[Work to complete] In the material below, find the line containing "C6: 15nF (+9V, GND) -> 15nF (GND, N7)" and output it and all lines after it exactly, through the last one, without the pictures.
____ Data for this exercise
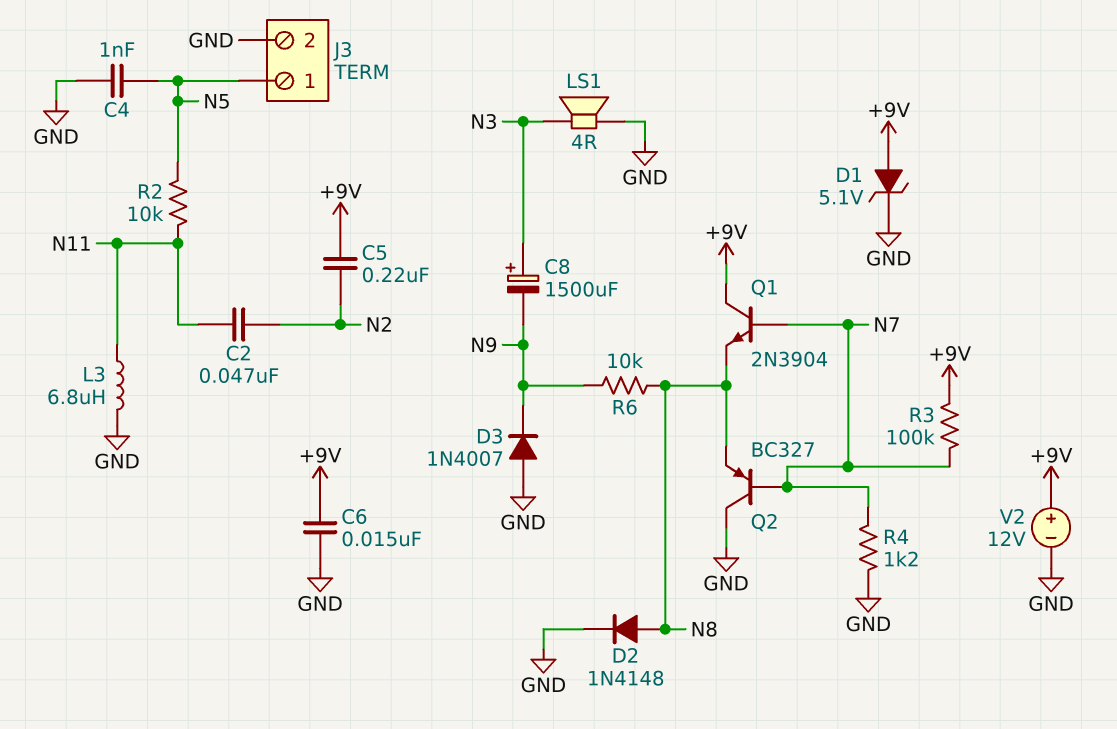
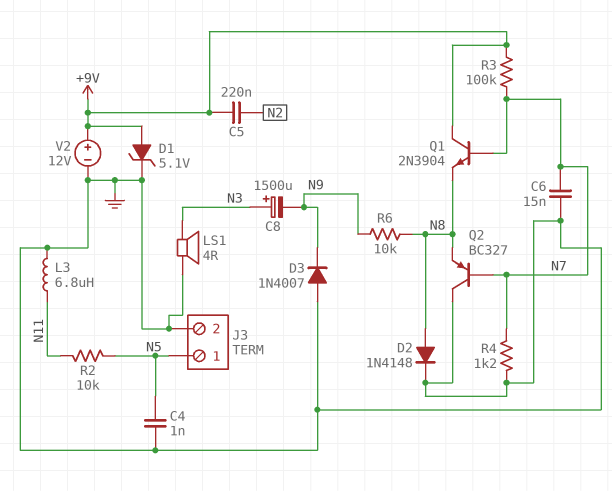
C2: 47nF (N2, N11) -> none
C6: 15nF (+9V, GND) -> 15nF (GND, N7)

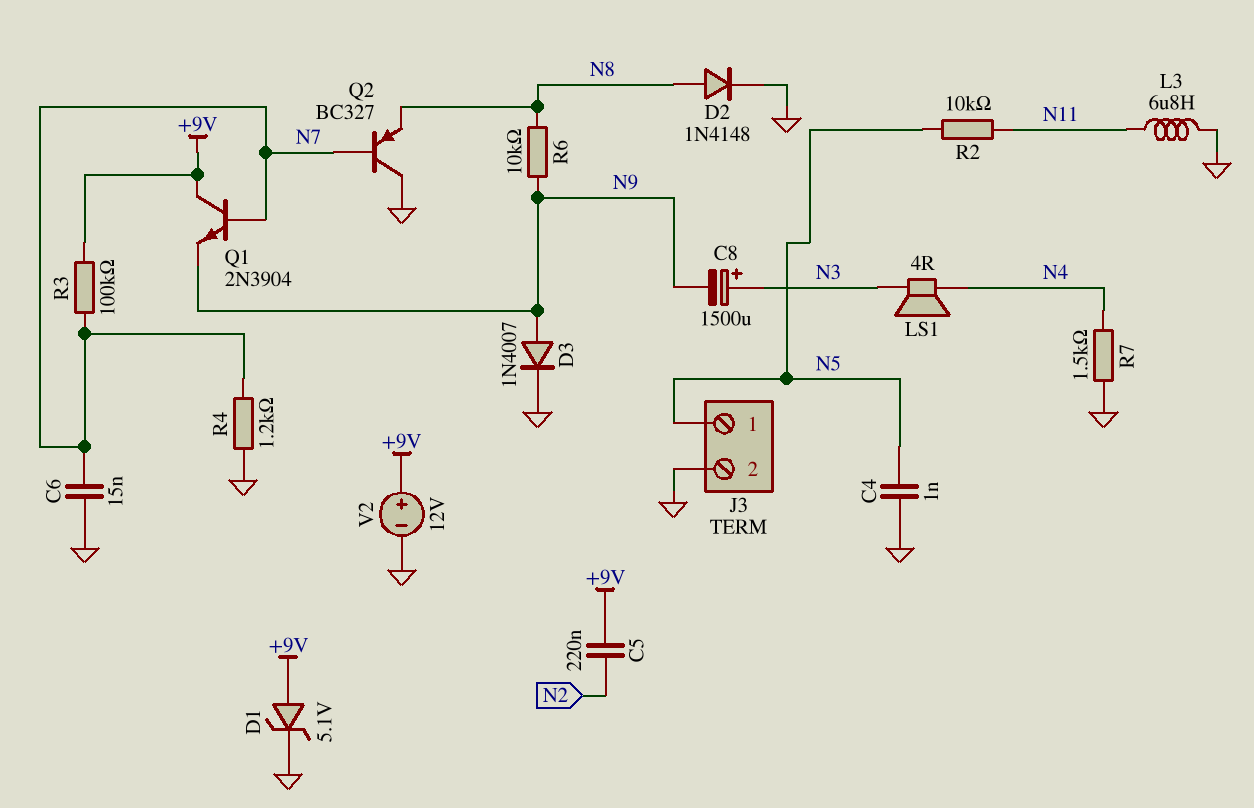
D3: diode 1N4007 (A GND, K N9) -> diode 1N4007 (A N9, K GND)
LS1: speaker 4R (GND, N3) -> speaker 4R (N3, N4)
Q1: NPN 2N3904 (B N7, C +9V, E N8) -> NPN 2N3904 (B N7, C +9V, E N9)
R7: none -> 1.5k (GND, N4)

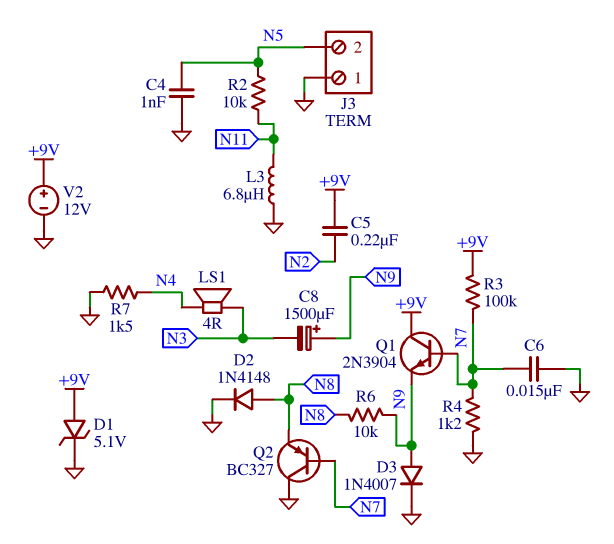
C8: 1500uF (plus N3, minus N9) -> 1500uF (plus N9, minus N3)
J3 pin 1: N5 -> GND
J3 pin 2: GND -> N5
________
[Exercise answer]
C6: 15nF (+9V, GND) -> 15nF (GND, N7)

D3: diode 1N4007 (A GND, K N9) -> diode 1N4007 (A N9, K GND)
LS1: speaker 4R (GND, N3) -> speaker 4R (N3, N4)
Q1: NPN 2N3904 (B N7, C +9V, E N8) -> NPN 2N3904 (B N7, C +9V, E N9)
R7: none -> 1.5k (GND, N4)

C8: 1500uF (plus N3, minus N9) -> 1500uF (plus N9, minus N3)
J3 pin 1: N5 -> GND
J3 pin 2: GND -> N5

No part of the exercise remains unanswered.